What you have to do: Gather all lines with "yellow" from the records.

[Scene difference descriptions]

-.-.-

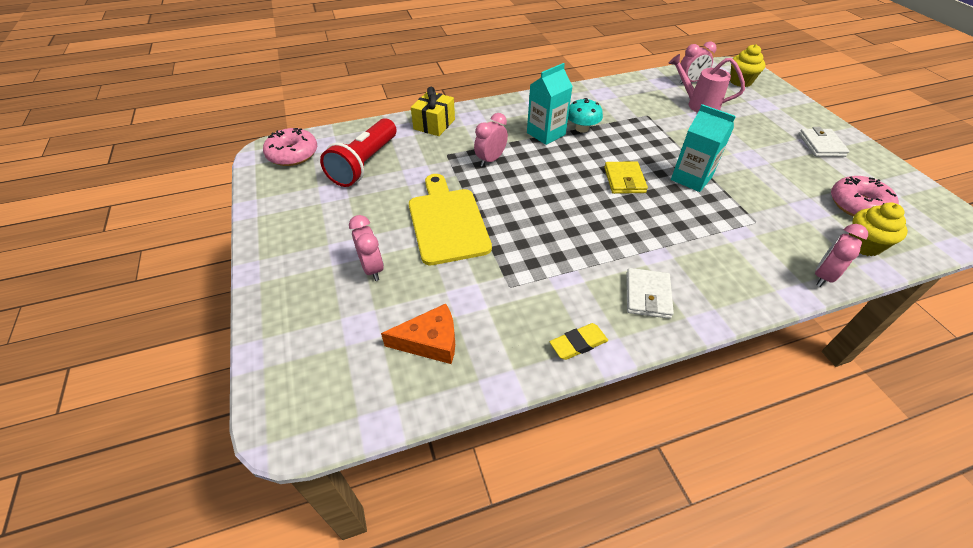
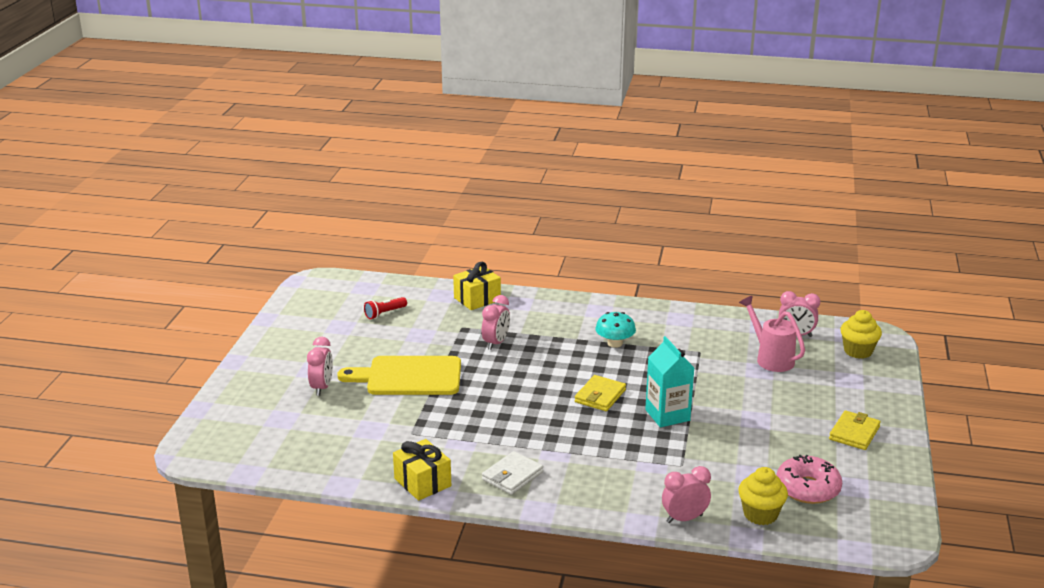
camera: 30 degrees right, 20 degrees down
(293, 154) = (333, 288): pink donut -> none
(364, 164) = (385, 313): red flashlight -> red flashlight, size x0.47
(430, 341) = (320, 443): orange cheese -> none
(447, 222) = (409, 376): yellow cutting board -> yellow cutting board turned 105 degrees counterclockwise
(490, 160) = (496, 343): pink clock -> pink clock turned 135 degrees clockwise
(546, 134) = (573, 337): turquoise carton -> none
(578, 343) = (422, 482): yellow eraser -> yellow gift
(821, 145) = (854, 433): white wallet -> yellow wallet

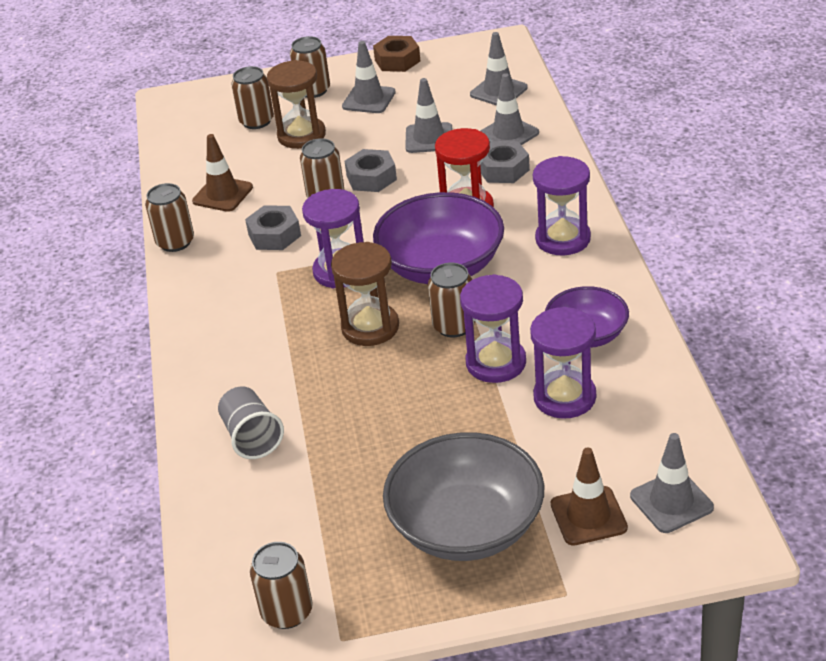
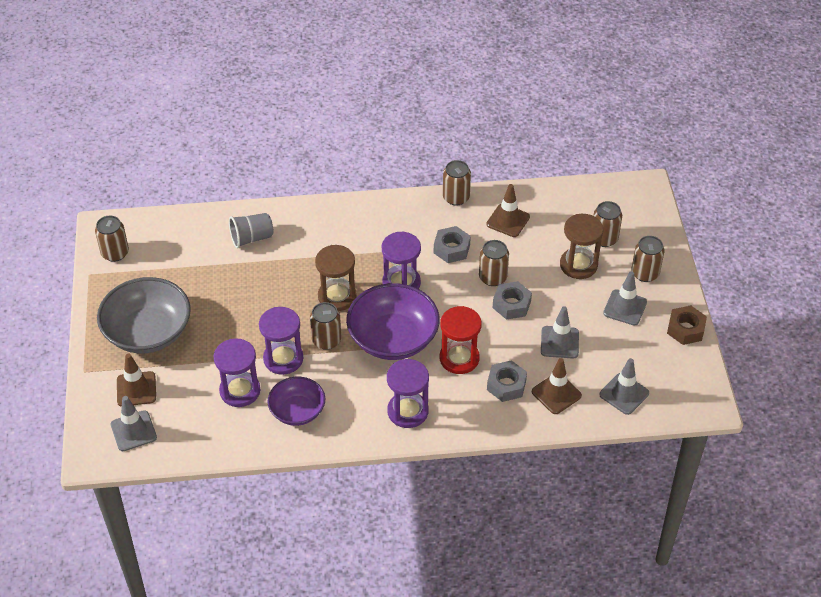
camera: 90 degrees right, 10 degrees up
(508, 134) = (556, 394): grey traffic cone -> brown traffic cone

-.-.-

Response area:
(447, 222) = (409, 376): yellow cutting board -> yellow cutting board turned 105 degrees counterclockwise
(578, 343) = (422, 482): yellow eraser -> yellow gift
(821, 145) = (854, 433): white wallet -> yellow wallet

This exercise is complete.